== INSTRUCTIONS FOR THE TASK ==
Transcribe each entry below exactly. Pictures do not go in the copy.

== PROVIDED INFORMATION ==
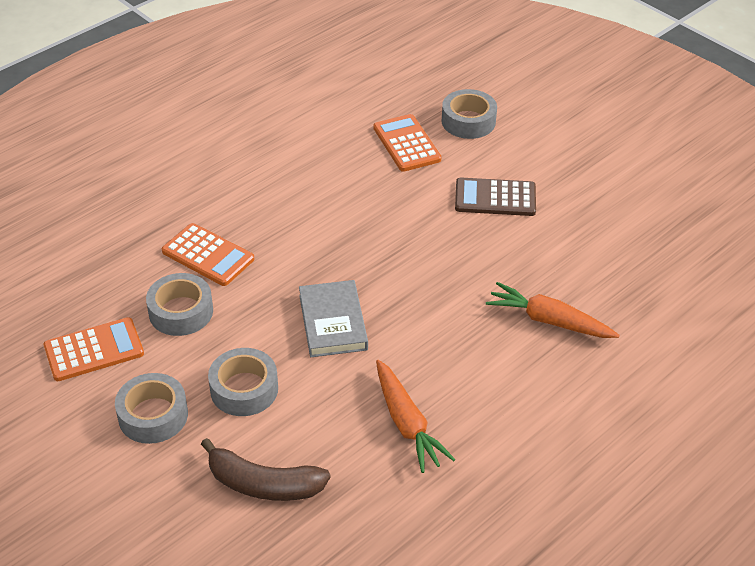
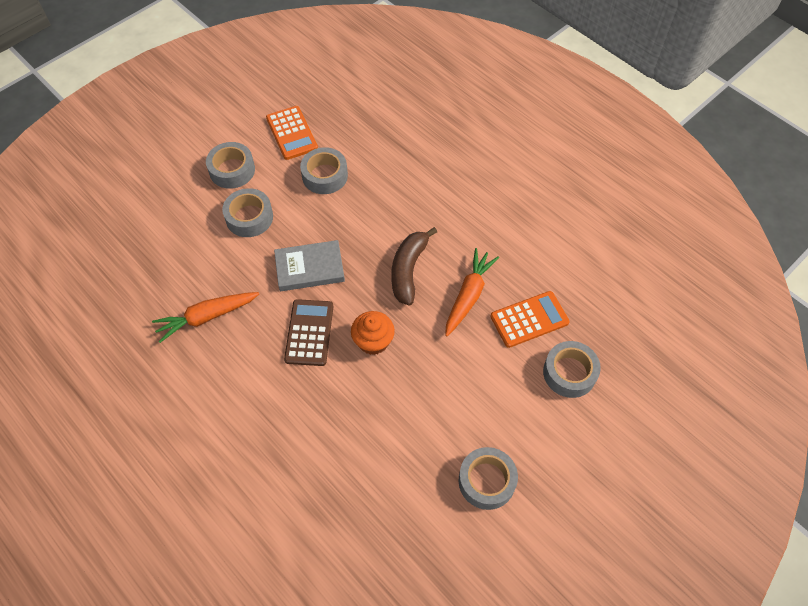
camera: 90 degrees right, 15 degrees up
(208, 255) = (382, 186): orange calculator -> none
(263, 484) = (167, 233): brown banana -> brown banana (408, 270)
(437, 263) = (373, 341): none -> orange cupcake
(495, 198) = (458, 391): brown calculator -> brown calculator (309, 333)
(549, 320) = (303, 425): orange carrot -> orange carrot (468, 295)
(591, 182) = (486, 481): none -> grey tape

== RESPONSE TO THIS EXERCISE ==
camera: 90 degrees right, 15 degrees up
(208, 255) = (382, 186): orange calculator -> none
(263, 484) = (167, 233): brown banana -> brown banana (408, 270)
(437, 263) = (373, 341): none -> orange cupcake
(495, 198) = (458, 391): brown calculator -> brown calculator (309, 333)
(549, 320) = (303, 425): orange carrot -> orange carrot (468, 295)
(591, 182) = (486, 481): none -> grey tape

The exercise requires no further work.